Exercise prompt — When you reach the line containing "red brick D1 level 1 -> red brick G7 level 1", repeat that line and each one after it exactly until the records end, leaving out pictures.

Image change detection data —
++++++++
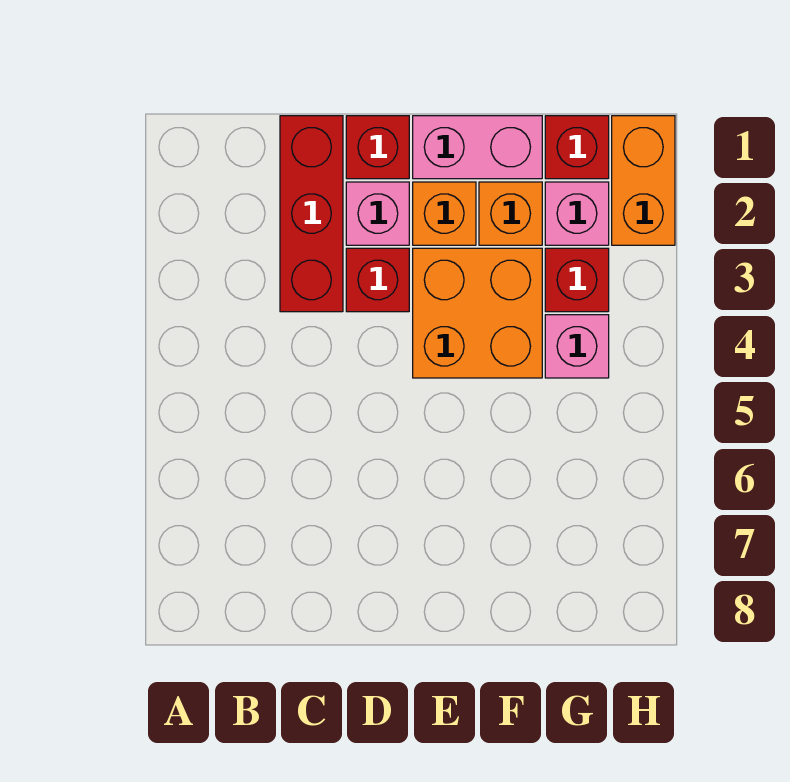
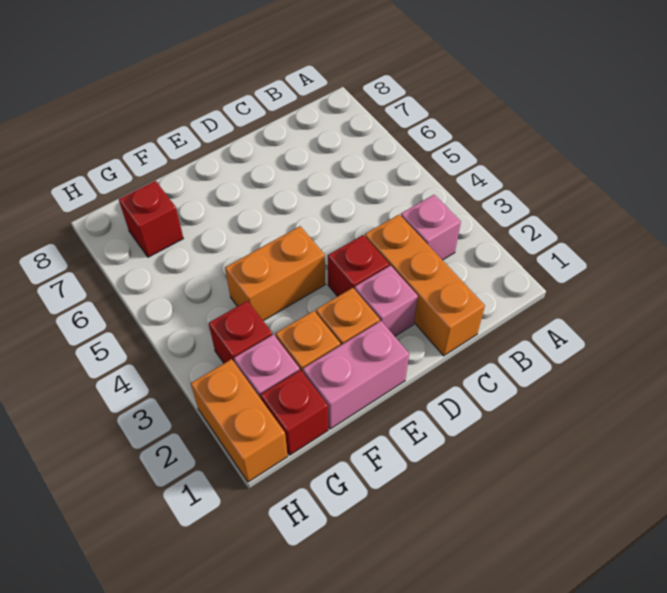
red brick C1:C3 level 1 -> orange brick C1:C3 level 1
red brick D1 level 1 -> red brick G7 level 1
orange brick E3:F4 level 1 -> orange brick E4:F4 level 1
pink brick G4 level 1 -> pink brick B3 level 1

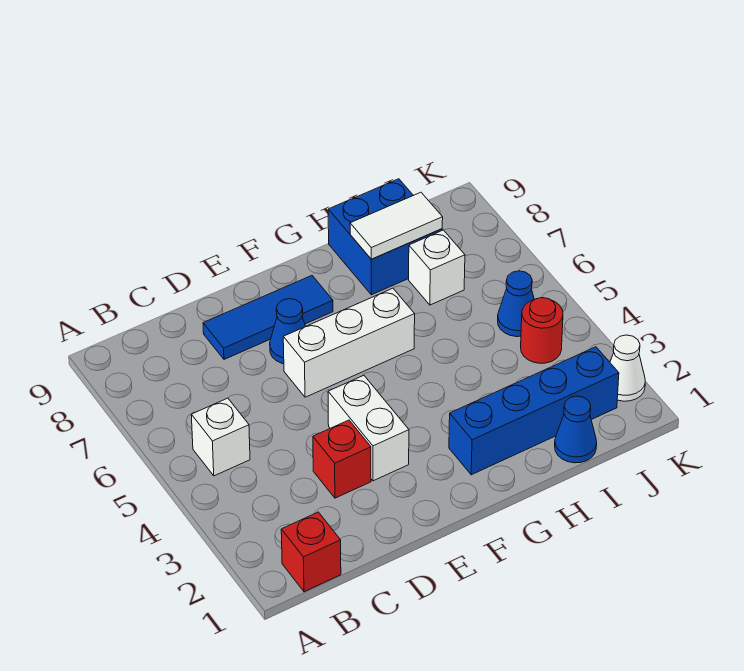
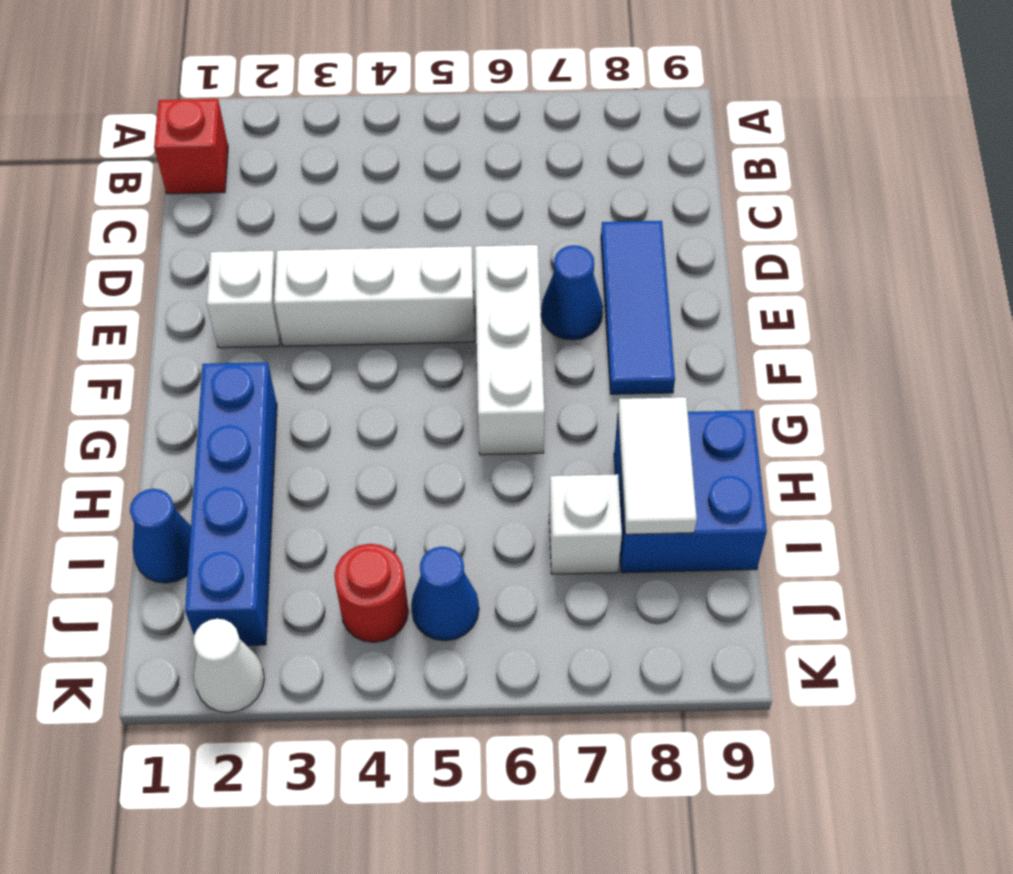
white brick B5 level 1 -> white brick E2 level 1
red brick D3 level 1 -> none
white brick E3:E4 level 1 -> white brick E3:E5 level 1

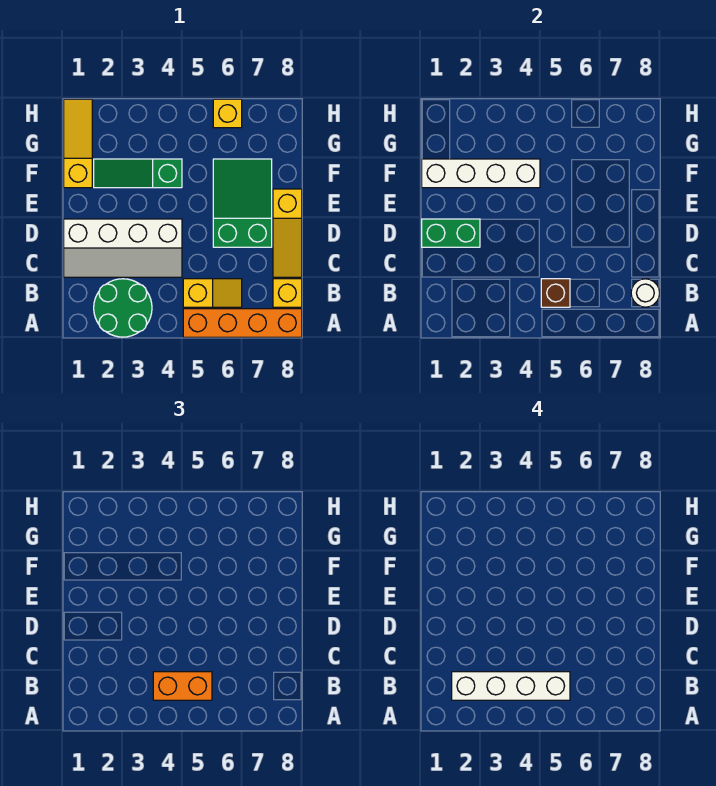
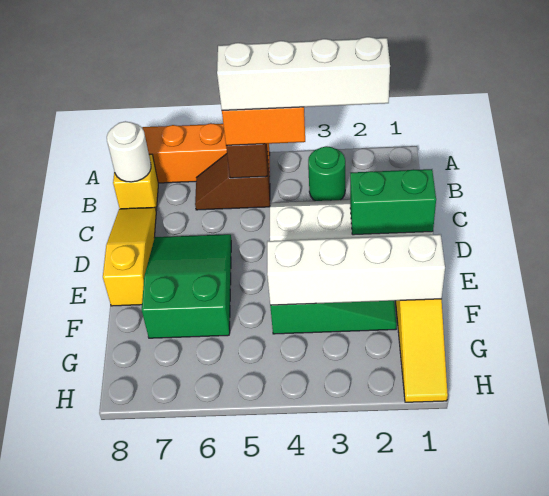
green round brick A2:B3 level 1 -> green round brick B3 level 1
yellow slope B5:B6 level 1 top 5 -> brown slope B5:B6 level 1 top 5
green slope D6:F7 level 1 top D -> green slope D6:F7 level 1 top F
yellow brick H6 level 1 -> none

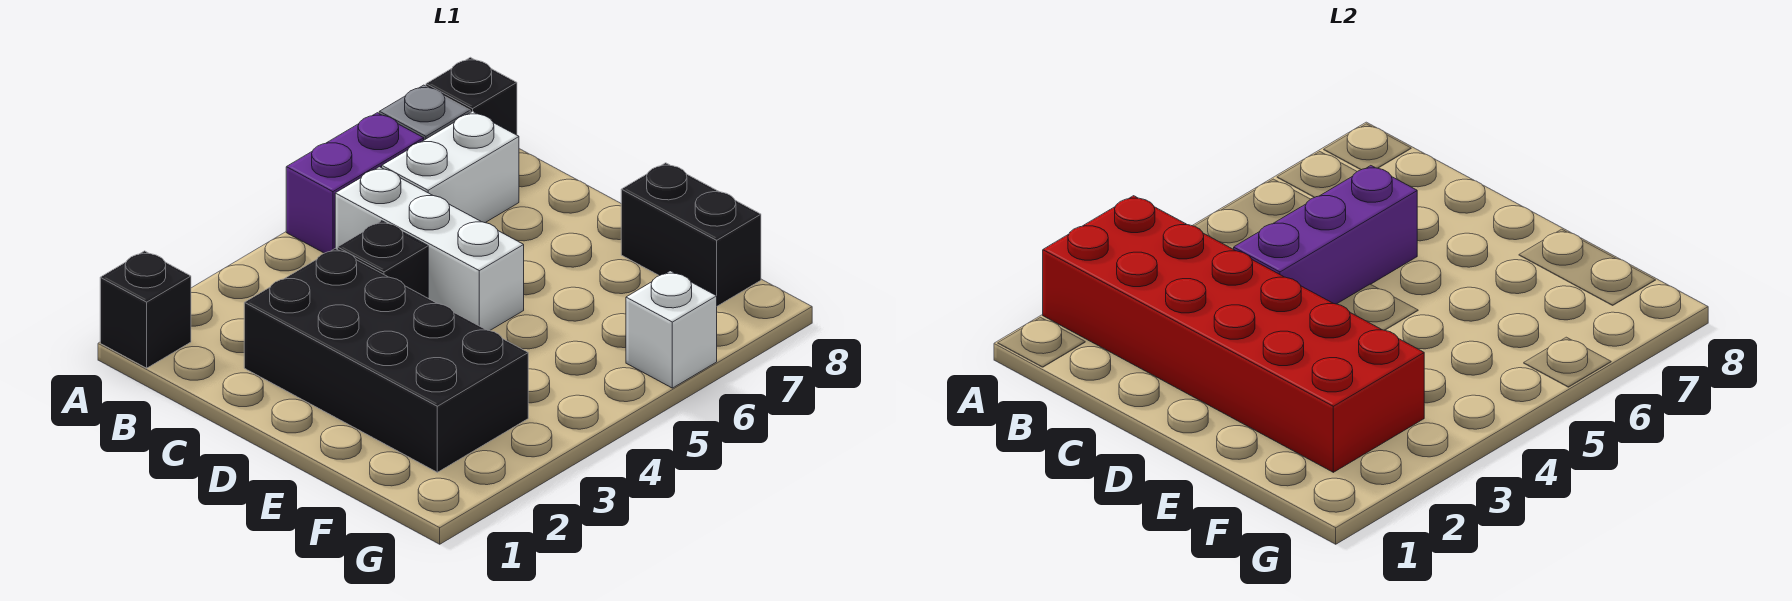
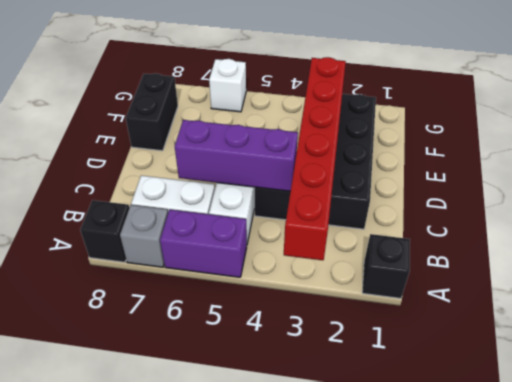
red brick A2:F3 level 2 -> red brick A3:F3 level 2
++++++++
Problem solution —
red brick D1 level 1 -> red brick G7 level 1
orange brick E3:F4 level 1 -> orange brick E4:F4 level 1
pink brick G4 level 1 -> pink brick B3 level 1

white brick B5 level 1 -> white brick E2 level 1
red brick D3 level 1 -> none
white brick E3:E4 level 1 -> white brick E3:E5 level 1

green round brick A2:B3 level 1 -> green round brick B3 level 1
yellow slope B5:B6 level 1 top 5 -> brown slope B5:B6 level 1 top 5
green slope D6:F7 level 1 top D -> green slope D6:F7 level 1 top F
yellow brick H6 level 1 -> none

red brick A2:F3 level 2 -> red brick A3:F3 level 2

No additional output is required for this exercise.